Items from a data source
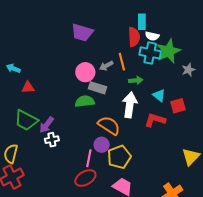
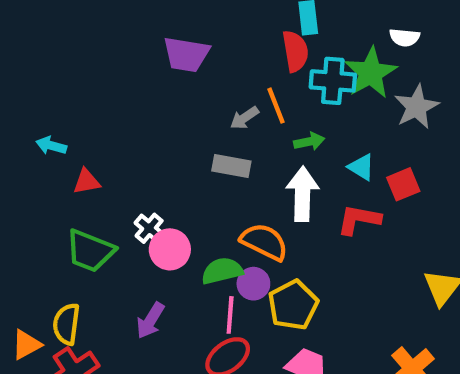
white semicircle: (152, 36) -> (405, 37), moved
gray star: (188, 70) -> (417, 107), size x1.5
pink circle: (85, 72) -> (170, 249), moved
green semicircle: (85, 101) -> (222, 271), moved
purple arrow: (47, 125) -> (150, 321), moved
white cross: (52, 140) -> (149, 228), moved, turned -32

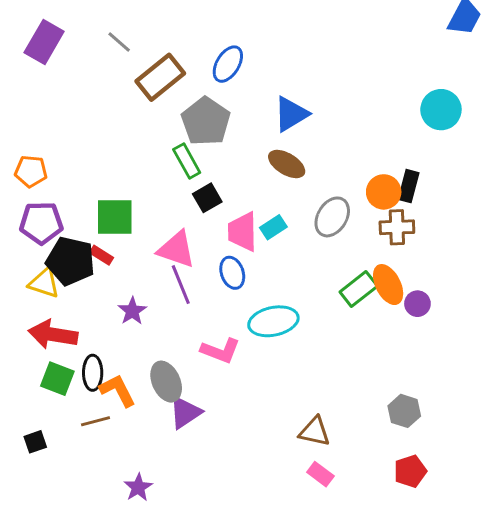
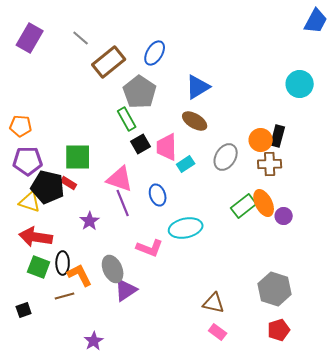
pink trapezoid: (243, 232) -> (167, 147), moved
gray hexagon: (404, 411) -> (275, 289), size x1.5

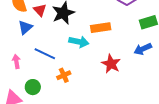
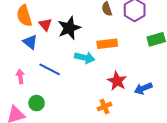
blue triangle: (25, 27) -> (30, 42), turned -42
blue arrow: (143, 49) -> (143, 88), moved
orange cross: (64, 75) -> (104, 107), moved

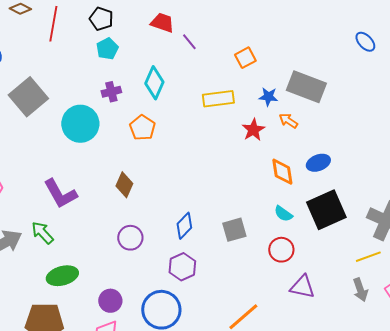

* [EXERCISE GOAL]: The entries above are to be restated verbatim, with no pictures carried over.

* [EXERCISE ANSWER]:
white semicircle: (152, 36) -> (405, 37), moved
gray star: (188, 70) -> (417, 107), size x1.5
pink circle: (85, 72) -> (170, 249), moved
green semicircle: (85, 101) -> (222, 271), moved
purple arrow: (47, 125) -> (150, 321), moved
white cross: (52, 140) -> (149, 228), moved, turned -32

pink trapezoid: (243, 232) -> (167, 147), moved
gray hexagon: (404, 411) -> (275, 289), size x1.5

blue triangle: (25, 27) -> (30, 42), turned -42
blue arrow: (143, 49) -> (143, 88), moved
orange cross: (64, 75) -> (104, 107), moved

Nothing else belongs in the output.